Provide an exact copy of the data, excluding the images.

** Dataset records follows **

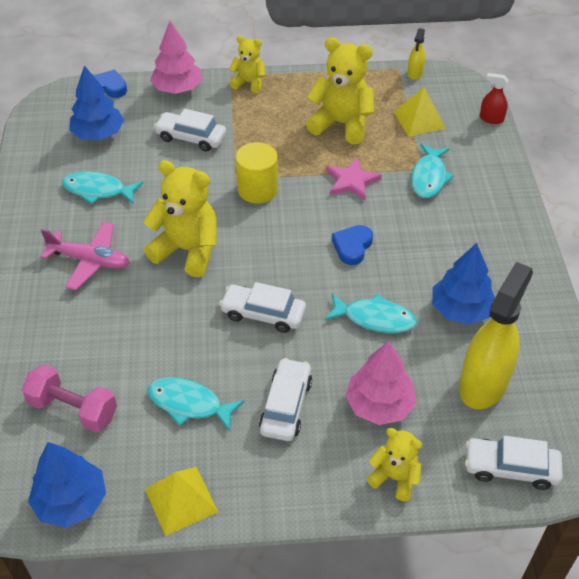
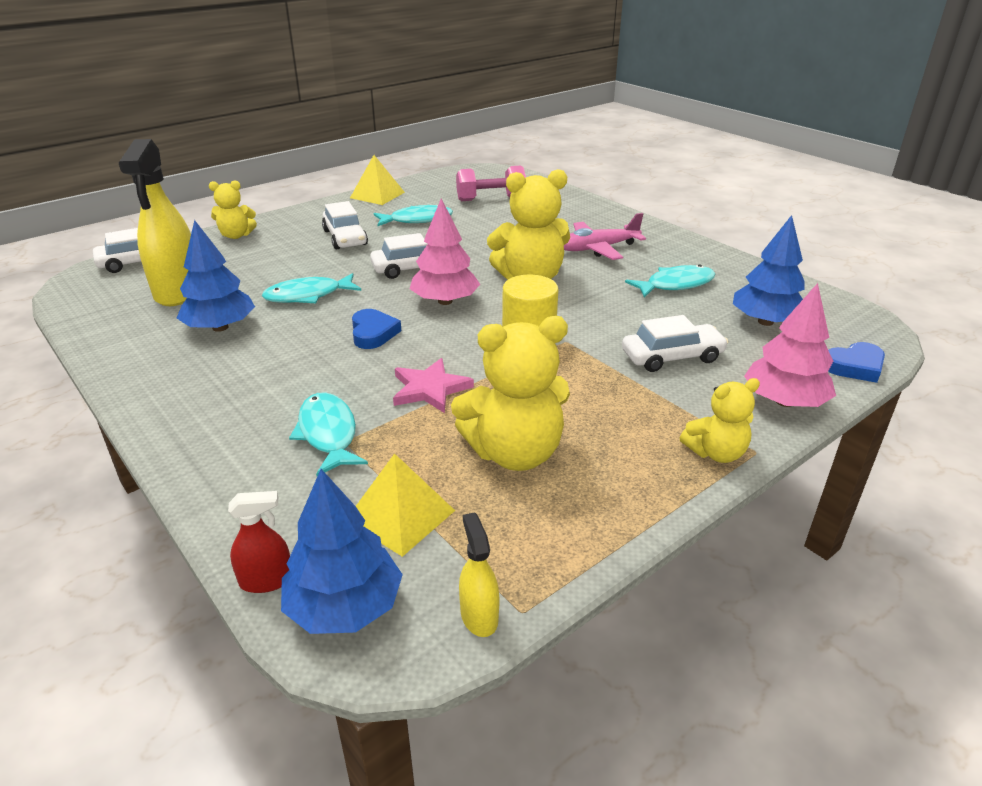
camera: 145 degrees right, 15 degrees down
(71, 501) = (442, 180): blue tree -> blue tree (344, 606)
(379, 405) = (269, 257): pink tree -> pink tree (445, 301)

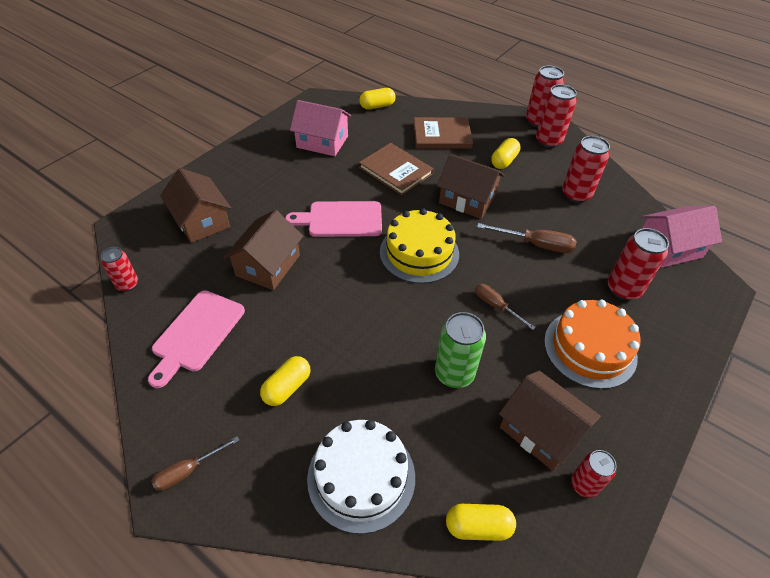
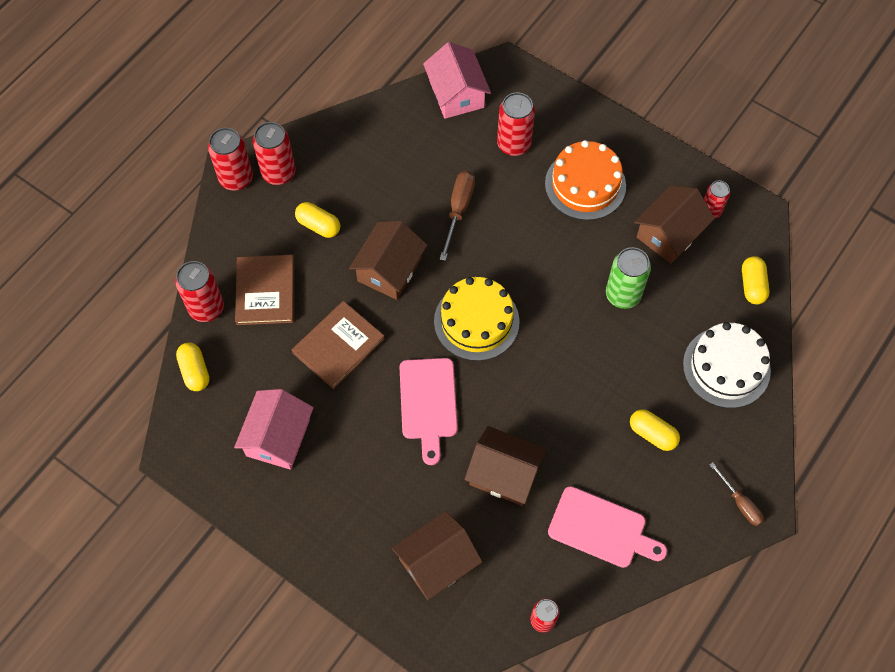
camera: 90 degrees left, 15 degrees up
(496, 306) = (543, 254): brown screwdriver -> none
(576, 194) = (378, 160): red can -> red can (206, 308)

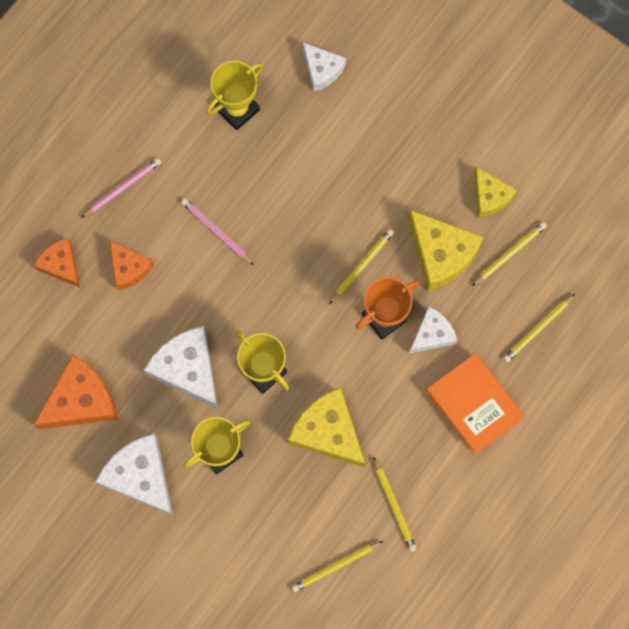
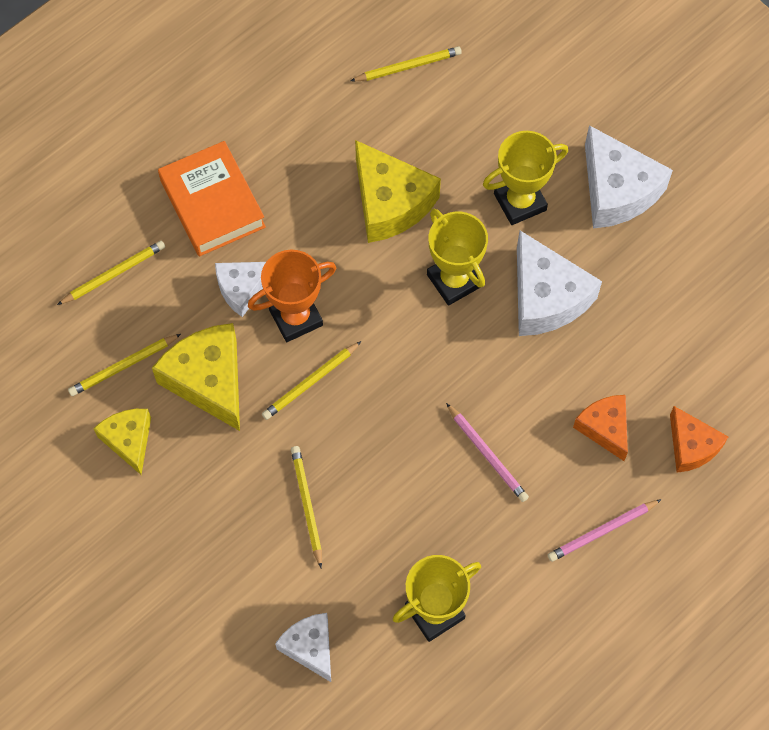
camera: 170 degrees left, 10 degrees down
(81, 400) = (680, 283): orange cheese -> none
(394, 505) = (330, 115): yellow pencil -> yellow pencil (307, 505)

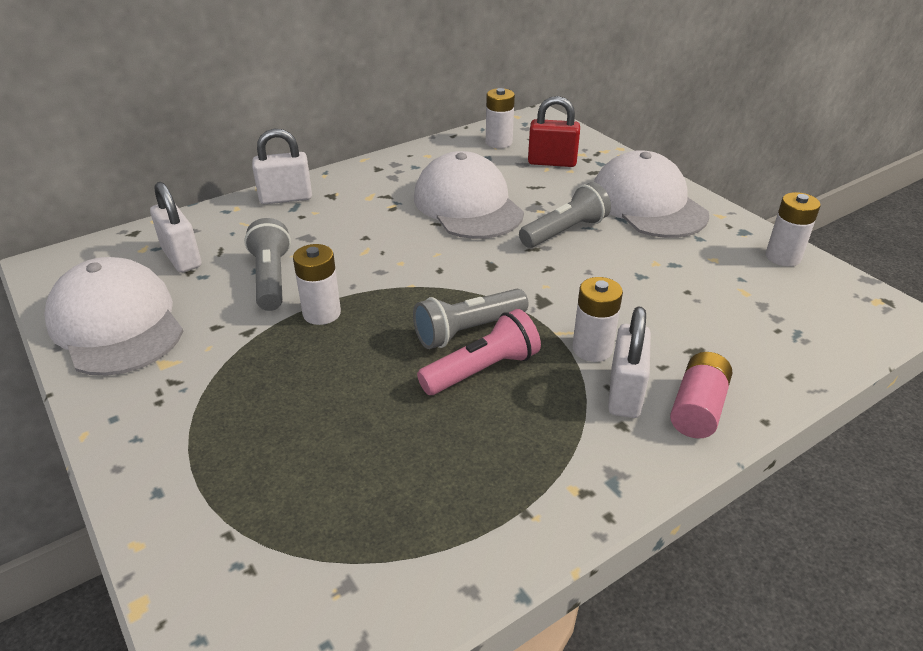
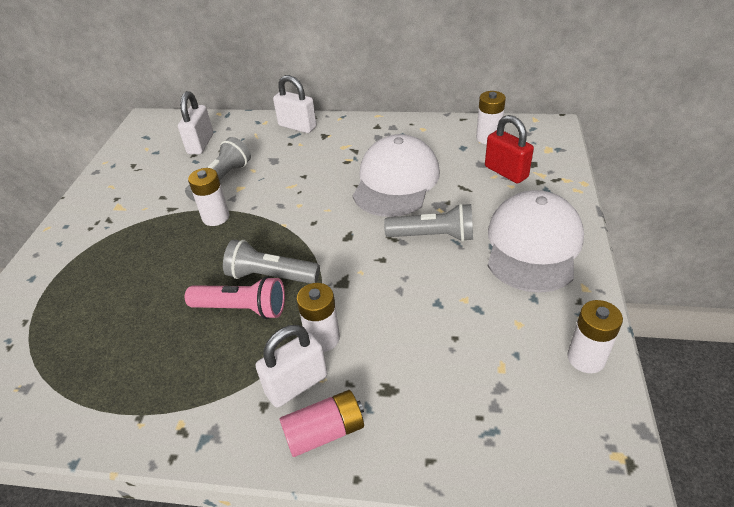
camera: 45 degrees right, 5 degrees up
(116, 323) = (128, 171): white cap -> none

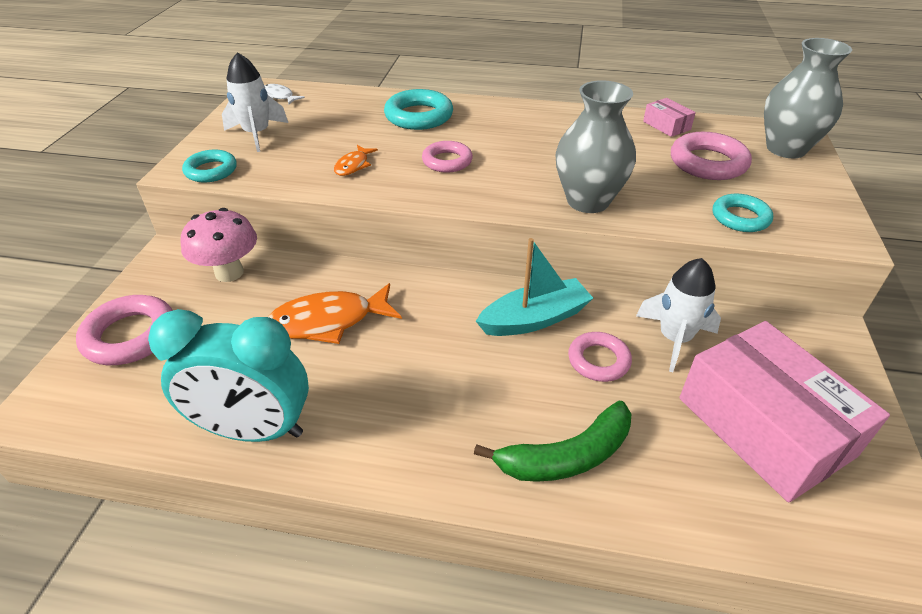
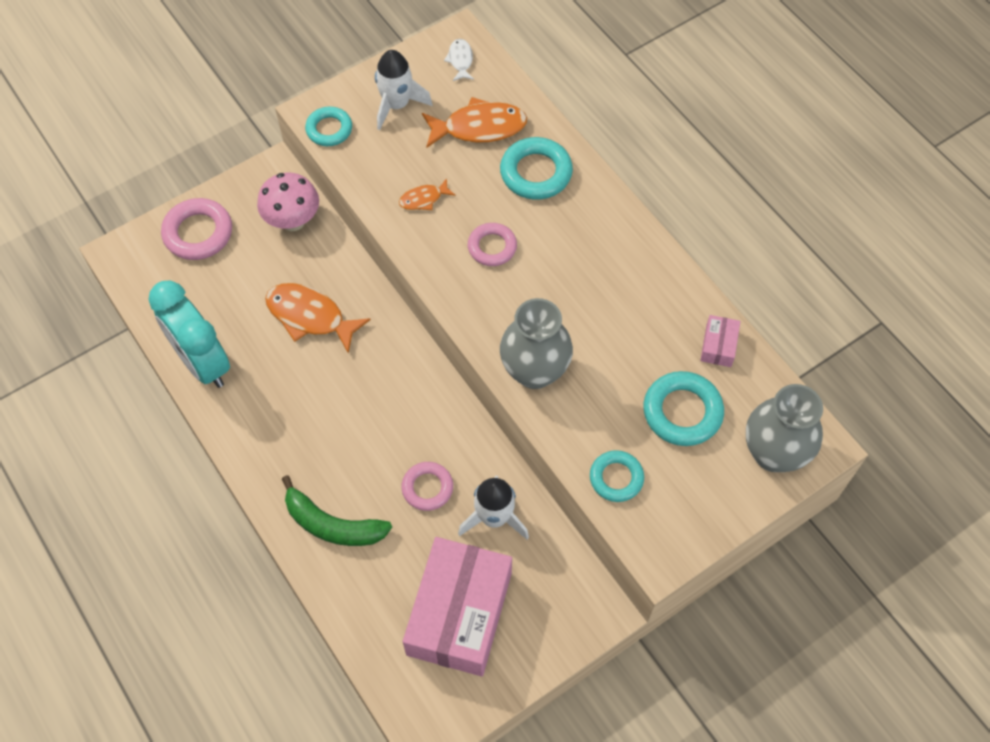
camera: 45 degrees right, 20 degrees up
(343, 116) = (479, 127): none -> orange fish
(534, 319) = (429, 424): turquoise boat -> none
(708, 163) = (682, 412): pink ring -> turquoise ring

** End of Dataset records **

● Result for this exercise:
camera: 145 degrees right, 15 degrees down
(71, 501) = (442, 180): blue tree -> blue tree (344, 606)
(379, 405) = (269, 257): pink tree -> pink tree (445, 301)

camera: 90 degrees left, 15 degrees up
(496, 306) = (543, 254): brown screwdriver -> none
(576, 194) = (378, 160): red can -> red can (206, 308)

camera: 170 degrees left, 10 degrees down
(81, 400) = (680, 283): orange cheese -> none
(394, 505) = (330, 115): yellow pencil -> yellow pencil (307, 505)

camera: 45 degrees right, 5 degrees up
(116, 323) = (128, 171): white cap -> none

camera: 45 degrees right, 20 degrees up
(343, 116) = (479, 127): none -> orange fish
(534, 319) = (429, 424): turquoise boat -> none
(708, 163) = (682, 412): pink ring -> turquoise ring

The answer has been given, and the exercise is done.